- [Goal of the exercise]
Tally the lines in the records below that contain "hexagon" and return only the result.

- [Input material]
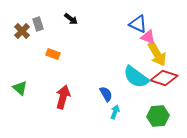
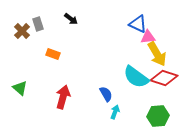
pink triangle: rotated 28 degrees counterclockwise
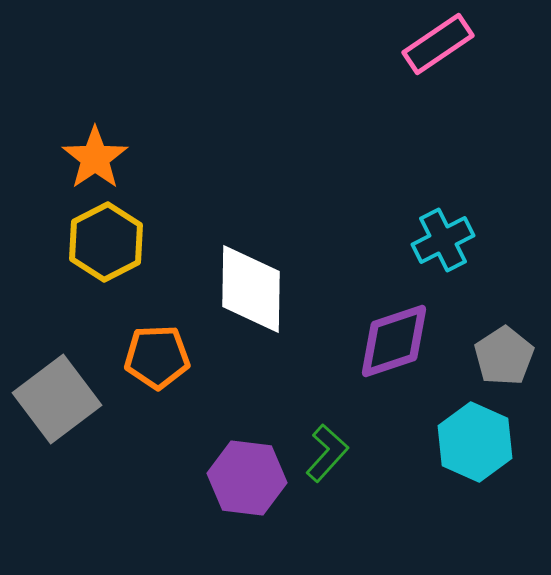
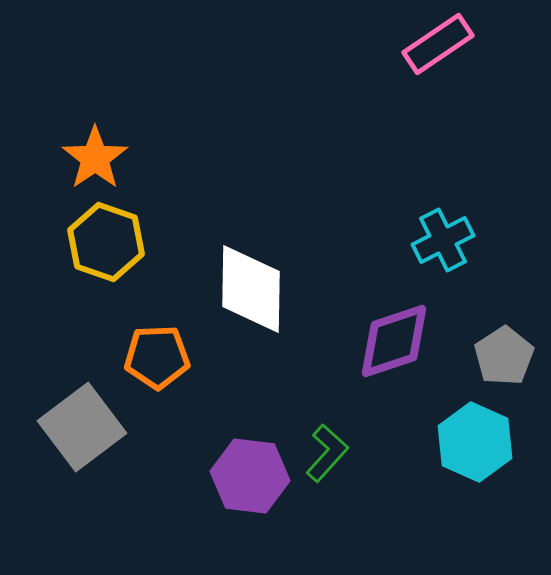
yellow hexagon: rotated 14 degrees counterclockwise
gray square: moved 25 px right, 28 px down
purple hexagon: moved 3 px right, 2 px up
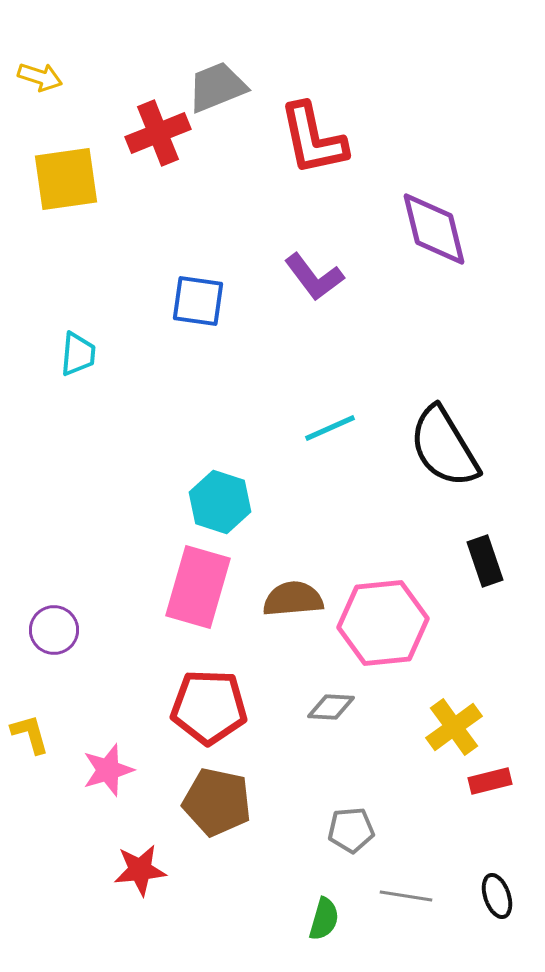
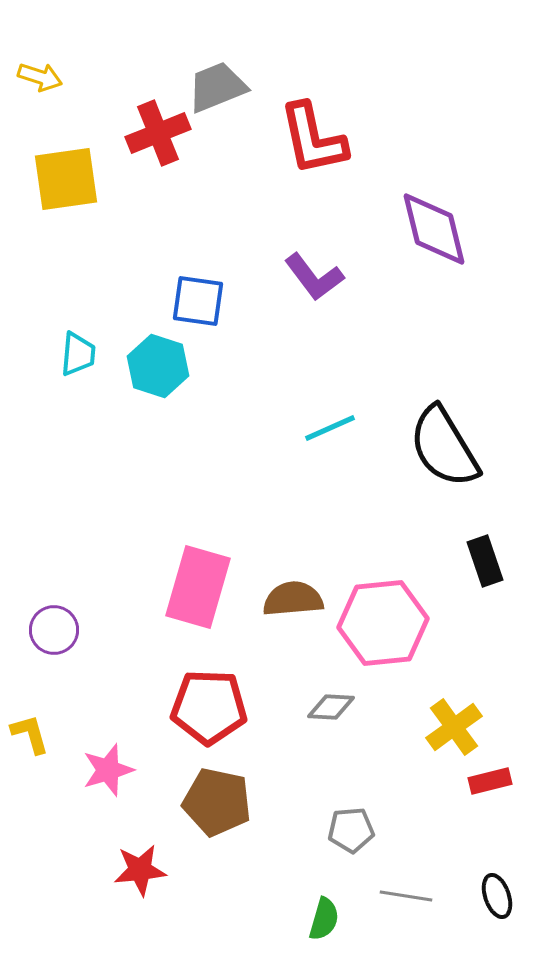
cyan hexagon: moved 62 px left, 136 px up
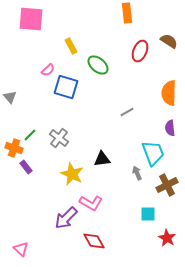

- [Solution to the exercise]
3